§ **Your objective**:
Find the lines below in which the string "degrees" occurs. Copy each one.

§ **Supplied information**:
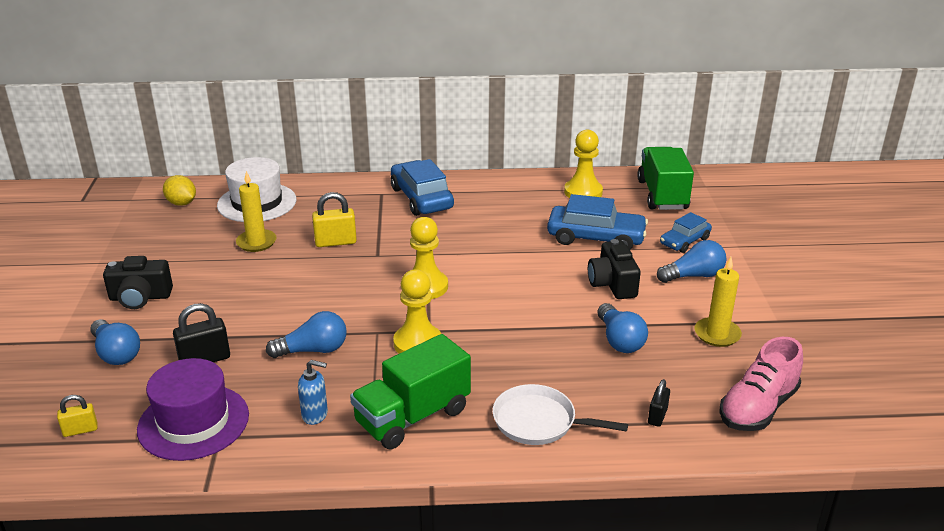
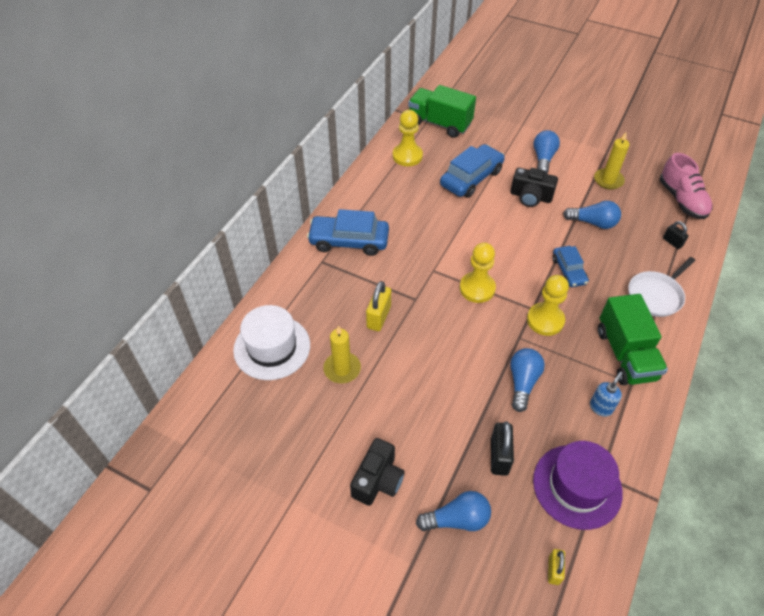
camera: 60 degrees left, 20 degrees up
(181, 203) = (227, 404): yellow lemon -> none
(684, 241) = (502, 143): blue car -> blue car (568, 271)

* * *

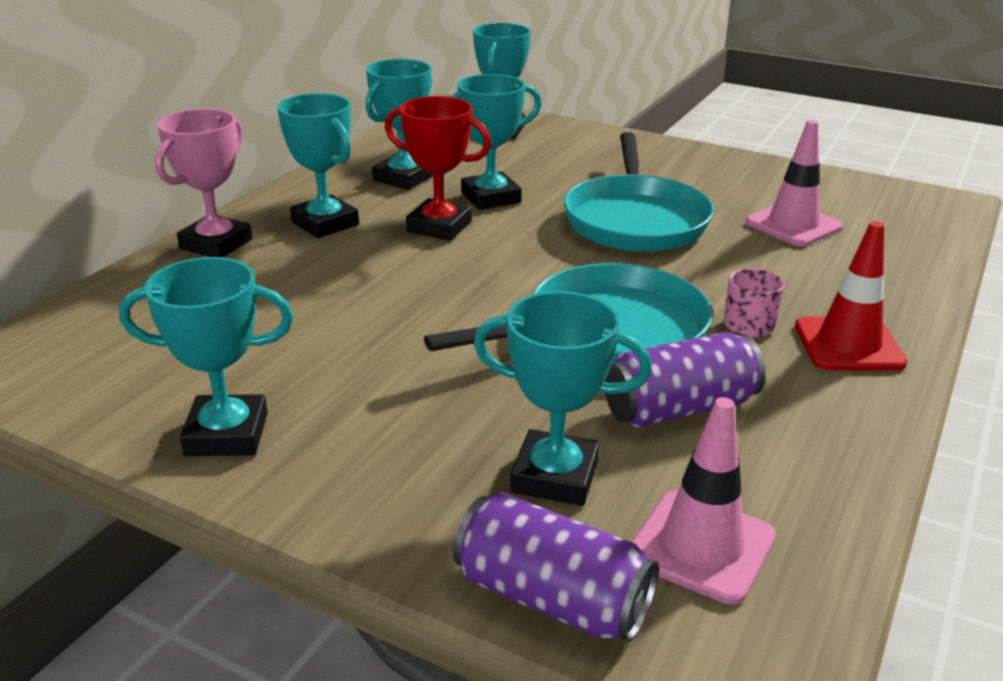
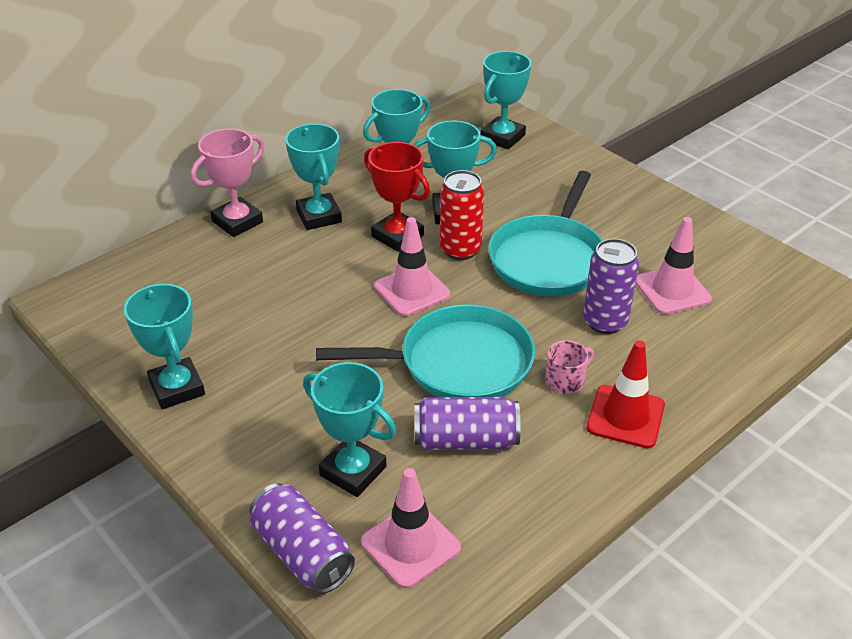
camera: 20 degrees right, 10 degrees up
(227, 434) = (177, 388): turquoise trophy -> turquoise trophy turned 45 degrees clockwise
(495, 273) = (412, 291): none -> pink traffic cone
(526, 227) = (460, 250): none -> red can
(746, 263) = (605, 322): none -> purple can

§ **Written answer**:
camera: 60 degrees left, 20 degrees up
camera: 20 degrees right, 10 degrees up
(227, 434) = (177, 388): turquoise trophy -> turquoise trophy turned 45 degrees clockwise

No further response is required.